-- THE DATA follows --

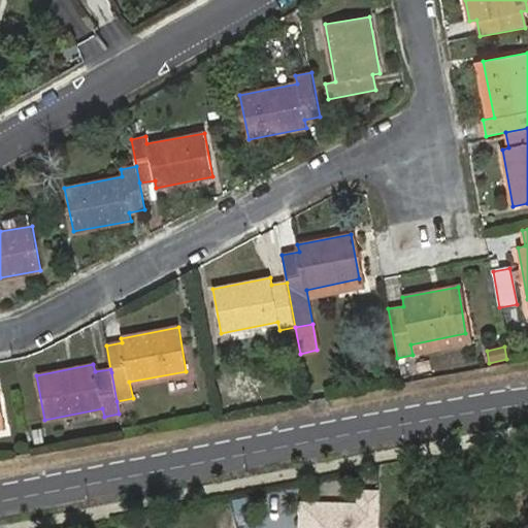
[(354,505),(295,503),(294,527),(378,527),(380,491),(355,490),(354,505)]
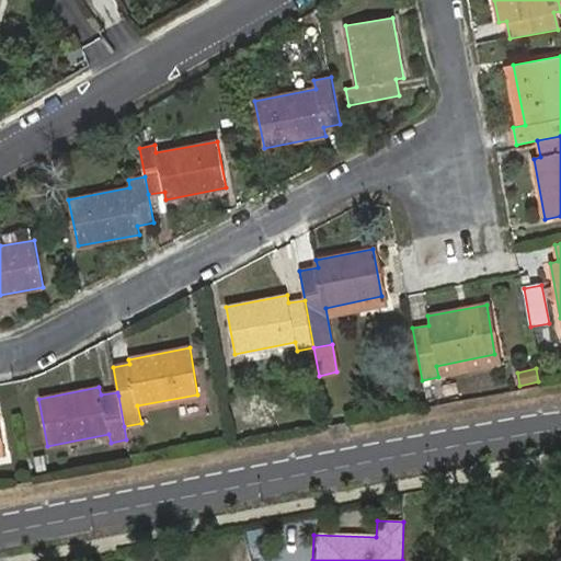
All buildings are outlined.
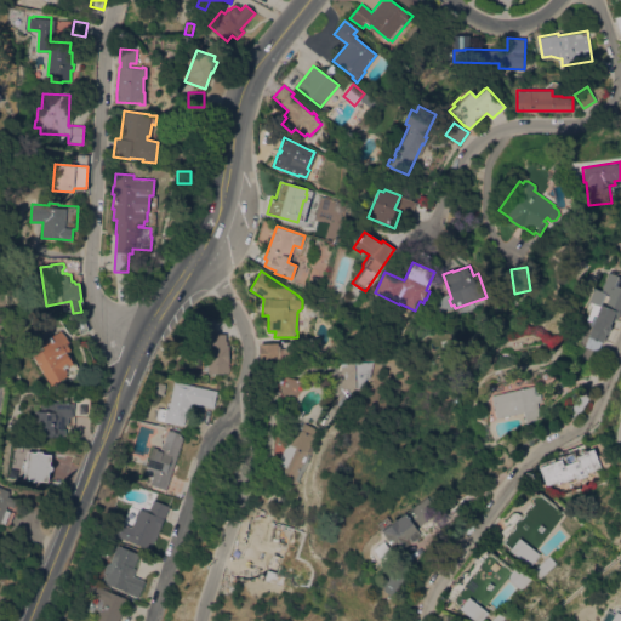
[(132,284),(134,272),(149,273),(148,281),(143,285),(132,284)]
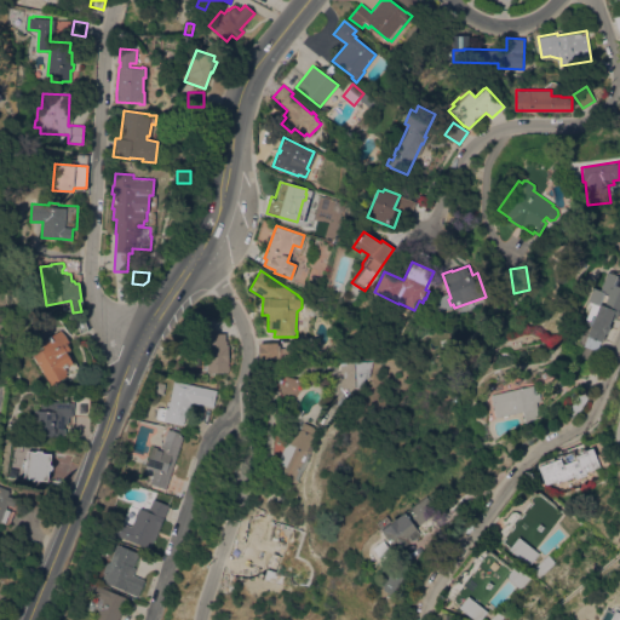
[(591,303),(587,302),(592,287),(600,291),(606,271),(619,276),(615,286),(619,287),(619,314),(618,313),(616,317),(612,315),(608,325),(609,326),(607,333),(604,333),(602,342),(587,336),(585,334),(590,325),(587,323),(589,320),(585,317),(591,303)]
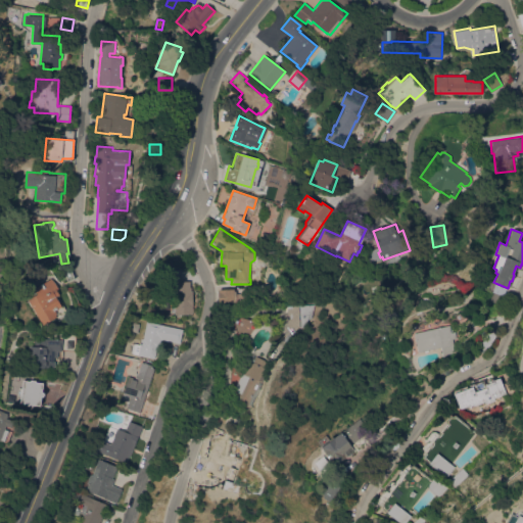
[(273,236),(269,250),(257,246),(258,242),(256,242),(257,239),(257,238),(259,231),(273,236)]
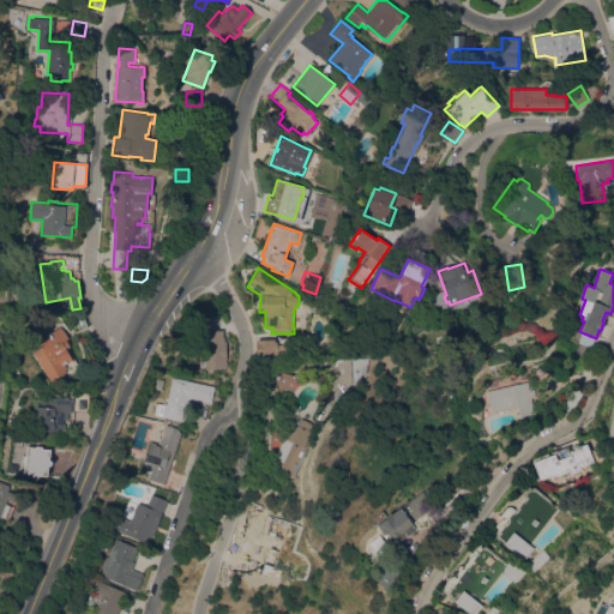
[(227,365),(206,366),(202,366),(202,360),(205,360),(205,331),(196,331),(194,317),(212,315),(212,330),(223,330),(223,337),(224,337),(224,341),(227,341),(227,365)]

-- THE DATA concluded --
-- THE DATA follows --

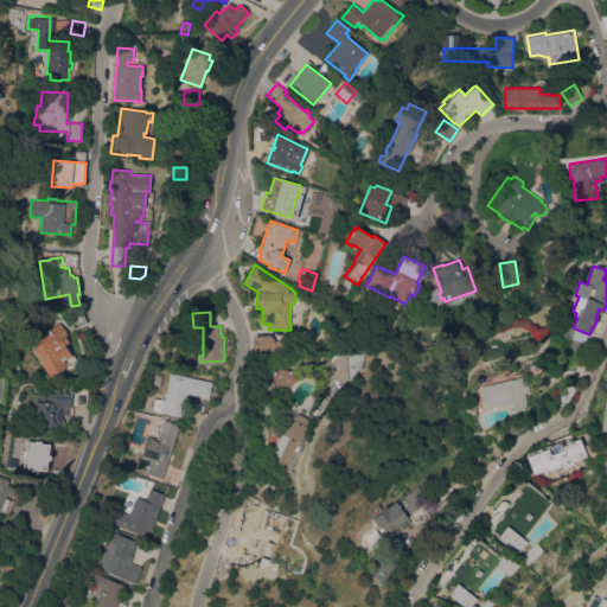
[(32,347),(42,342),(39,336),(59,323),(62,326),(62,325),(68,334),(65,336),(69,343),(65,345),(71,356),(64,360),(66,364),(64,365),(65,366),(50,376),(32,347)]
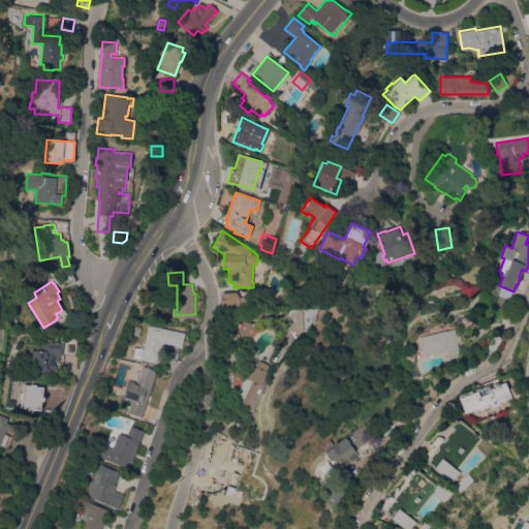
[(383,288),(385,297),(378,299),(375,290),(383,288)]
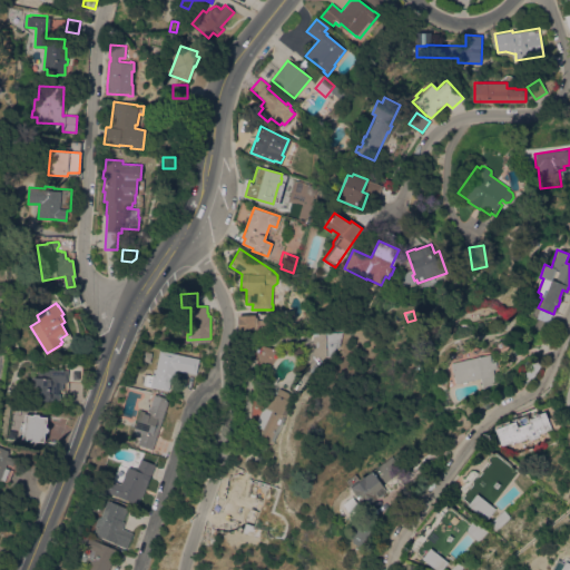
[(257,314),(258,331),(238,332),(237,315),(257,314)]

-- THE DATA concluded --

## [ASSIGNMENT]
Word for word, repeat the lines above from the one with "[(383,288),(385,297),(378,299),(375,290),(383,288)]" through the one with "[(257,314),(258,331),(238,332),(237,315),(257,314)]", and nothing beyond them. Omit the pictures.

## [WRITTEN SOLUTION]
[(383,288),(385,297),(378,299),(375,290),(383,288)]
[(257,314),(258,331),(238,332),(237,315),(257,314)]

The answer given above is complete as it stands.